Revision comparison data
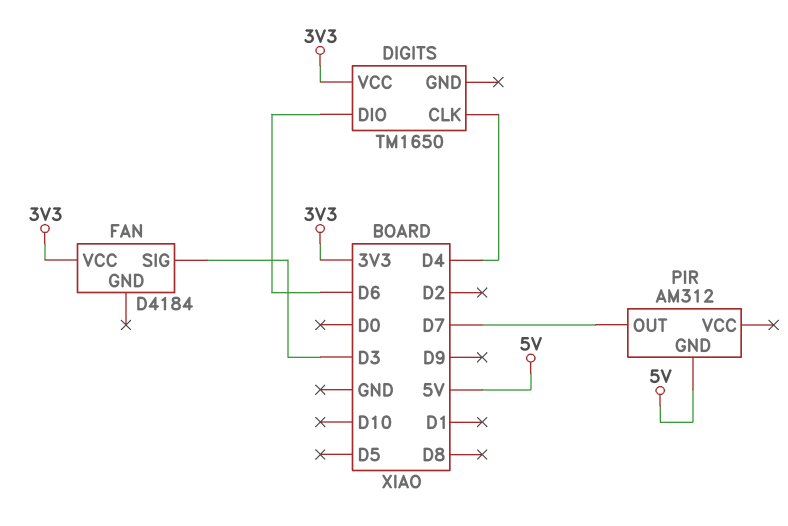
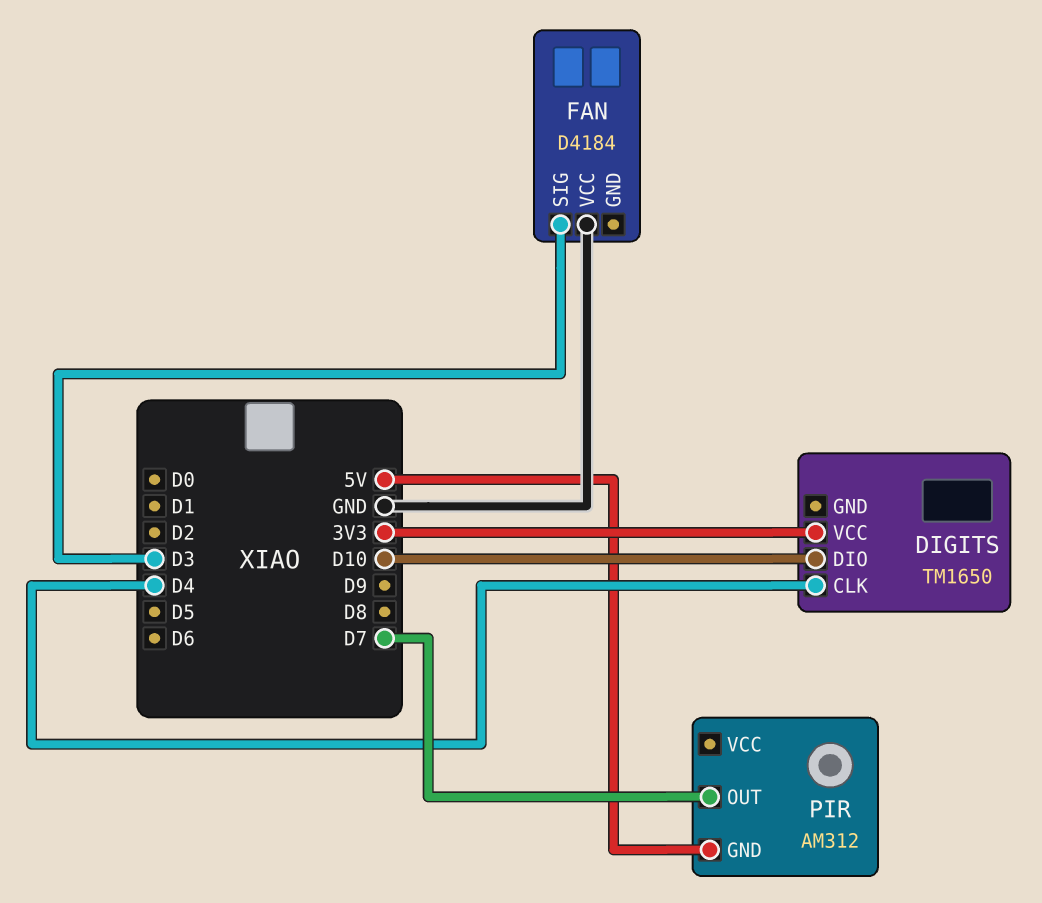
DIGITS pin DIO: D6 -> D10
FAN pin VCC: 3V3 -> GND

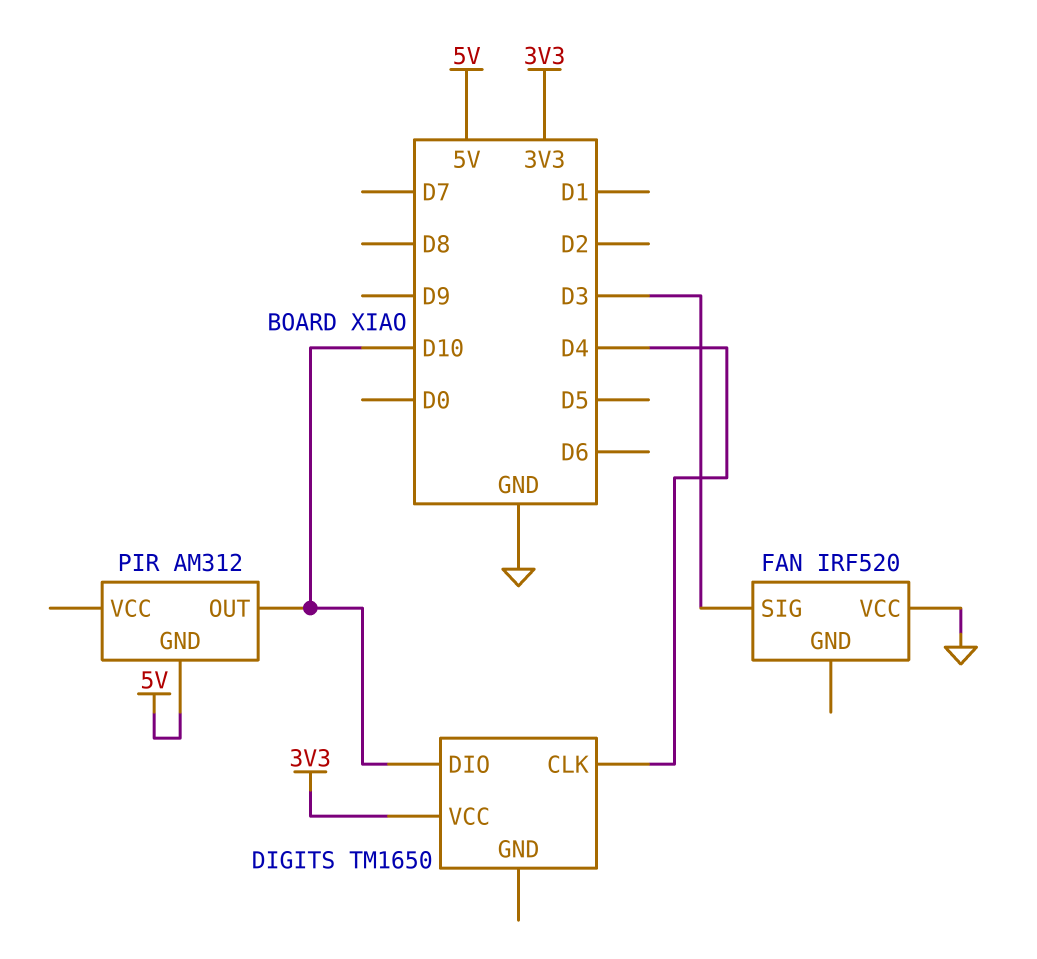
FAN: D4184 -> IRF520
PIR pin OUT: D7 -> D10

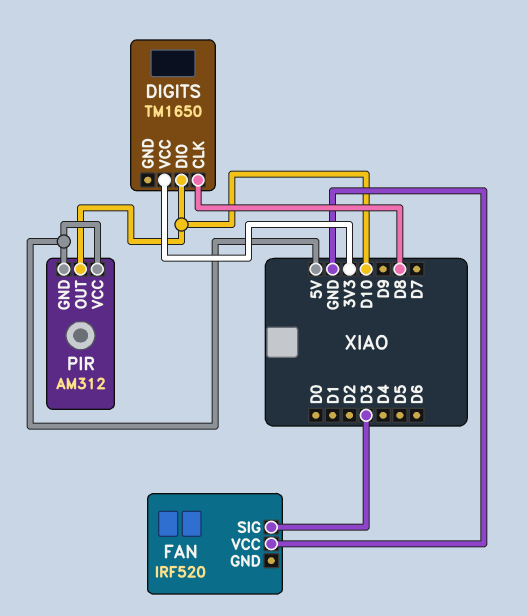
DIGITS pin CLK: D4 -> D8
PIR pin VCC: none -> 5V

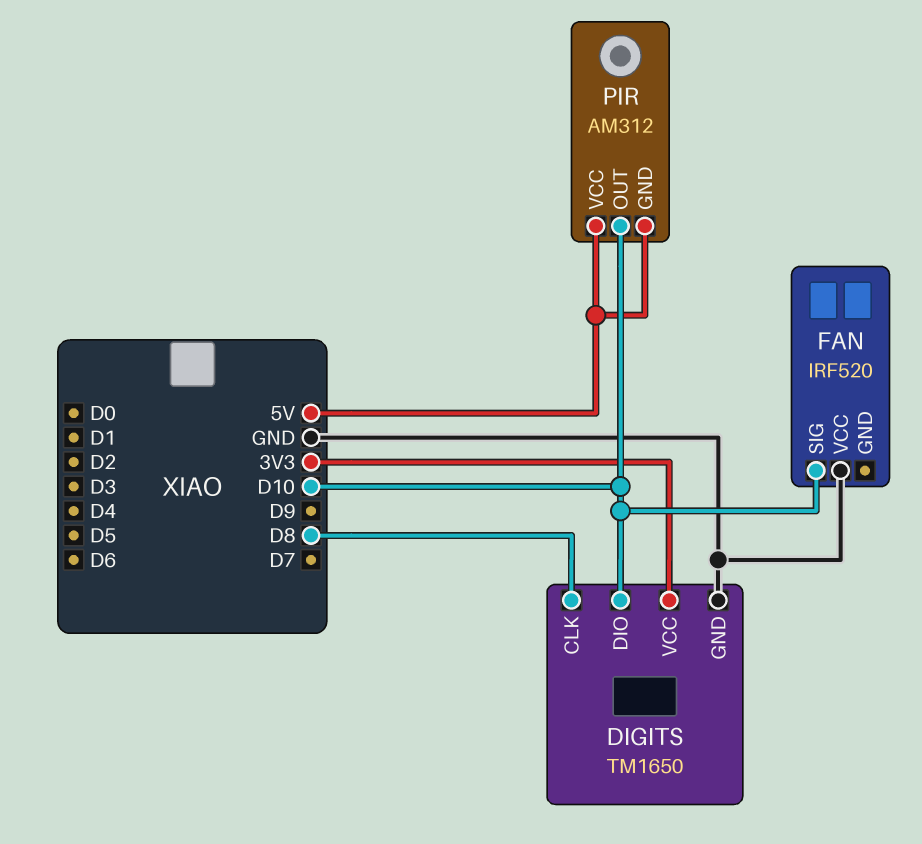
DIGITS pin GND: none -> GND
FAN pin SIG: D3 -> D10

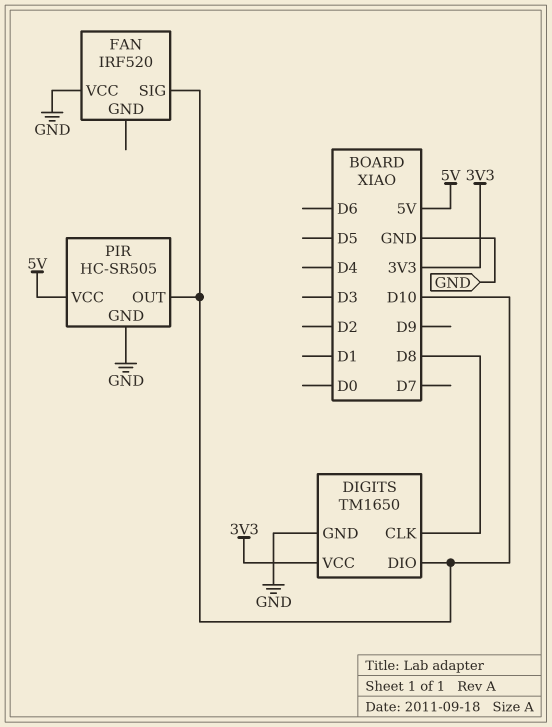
PIR: AM312 -> HC-SR505
PIR pin GND: 5V -> GND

Work instruction: Say how many lines in the data hold the string "DIGITS", and write nothing else.

Answer below: 3